• [WORK REQUIRED] This exercise calls for the line with "TP103: test point (Y15) -> none", the line with "IC3 pin GP4: RESET -> none", and all lines between them in the material below, output exactly and with no other lines.

• [DATA SUPPLIED]
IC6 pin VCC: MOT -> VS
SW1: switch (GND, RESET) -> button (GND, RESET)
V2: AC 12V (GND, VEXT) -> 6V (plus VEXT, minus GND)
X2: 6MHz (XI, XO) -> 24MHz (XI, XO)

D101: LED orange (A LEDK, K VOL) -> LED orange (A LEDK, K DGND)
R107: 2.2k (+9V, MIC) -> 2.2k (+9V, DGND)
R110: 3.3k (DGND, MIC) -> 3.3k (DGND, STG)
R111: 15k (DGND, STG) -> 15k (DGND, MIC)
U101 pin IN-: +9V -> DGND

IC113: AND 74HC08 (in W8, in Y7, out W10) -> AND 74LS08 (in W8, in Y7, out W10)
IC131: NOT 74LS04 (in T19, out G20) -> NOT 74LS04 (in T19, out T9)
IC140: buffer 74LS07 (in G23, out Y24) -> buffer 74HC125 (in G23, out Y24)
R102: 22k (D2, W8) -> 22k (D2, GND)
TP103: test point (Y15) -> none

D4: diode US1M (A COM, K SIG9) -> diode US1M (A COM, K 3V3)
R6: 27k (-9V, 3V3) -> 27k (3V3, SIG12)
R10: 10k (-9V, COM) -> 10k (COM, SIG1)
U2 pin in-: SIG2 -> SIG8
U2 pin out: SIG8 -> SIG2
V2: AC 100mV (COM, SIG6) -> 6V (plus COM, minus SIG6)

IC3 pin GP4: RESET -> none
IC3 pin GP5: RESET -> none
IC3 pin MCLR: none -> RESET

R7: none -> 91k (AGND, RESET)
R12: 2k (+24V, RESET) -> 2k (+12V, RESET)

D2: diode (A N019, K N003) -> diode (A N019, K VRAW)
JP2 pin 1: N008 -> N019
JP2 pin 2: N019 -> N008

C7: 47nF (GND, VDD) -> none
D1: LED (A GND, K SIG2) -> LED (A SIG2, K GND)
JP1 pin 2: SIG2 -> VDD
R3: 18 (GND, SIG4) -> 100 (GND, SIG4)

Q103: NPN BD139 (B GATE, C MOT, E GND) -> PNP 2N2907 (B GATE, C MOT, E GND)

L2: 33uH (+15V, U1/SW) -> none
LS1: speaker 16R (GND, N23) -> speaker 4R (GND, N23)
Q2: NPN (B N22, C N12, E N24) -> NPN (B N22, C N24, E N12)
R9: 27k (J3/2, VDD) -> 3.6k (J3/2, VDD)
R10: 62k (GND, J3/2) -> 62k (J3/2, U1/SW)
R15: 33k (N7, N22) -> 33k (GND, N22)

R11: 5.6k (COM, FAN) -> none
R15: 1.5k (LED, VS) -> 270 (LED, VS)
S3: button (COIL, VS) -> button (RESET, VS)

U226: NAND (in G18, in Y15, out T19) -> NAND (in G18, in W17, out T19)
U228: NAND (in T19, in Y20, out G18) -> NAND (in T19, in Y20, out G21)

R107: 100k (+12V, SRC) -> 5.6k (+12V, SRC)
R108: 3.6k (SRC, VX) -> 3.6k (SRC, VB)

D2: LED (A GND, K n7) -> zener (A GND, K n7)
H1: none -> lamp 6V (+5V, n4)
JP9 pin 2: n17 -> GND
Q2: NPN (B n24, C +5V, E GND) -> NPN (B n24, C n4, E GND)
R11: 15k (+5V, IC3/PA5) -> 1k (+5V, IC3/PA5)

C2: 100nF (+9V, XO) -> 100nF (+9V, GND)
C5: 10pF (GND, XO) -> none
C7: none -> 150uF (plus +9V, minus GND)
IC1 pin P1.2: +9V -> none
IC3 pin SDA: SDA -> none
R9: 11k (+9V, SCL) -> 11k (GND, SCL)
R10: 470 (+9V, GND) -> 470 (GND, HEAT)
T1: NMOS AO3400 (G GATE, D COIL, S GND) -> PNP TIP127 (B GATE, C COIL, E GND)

• [ANSWER TO THE EXERCISE]
TP103: test point (Y15) -> none

D4: diode US1M (A COM, K SIG9) -> diode US1M (A COM, K 3V3)
R6: 27k (-9V, 3V3) -> 27k (3V3, SIG12)
R10: 10k (-9V, COM) -> 10k (COM, SIG1)
U2 pin in-: SIG2 -> SIG8
U2 pin out: SIG8 -> SIG2
V2: AC 100mV (COM, SIG6) -> 6V (plus COM, minus SIG6)

IC3 pin GP4: RESET -> none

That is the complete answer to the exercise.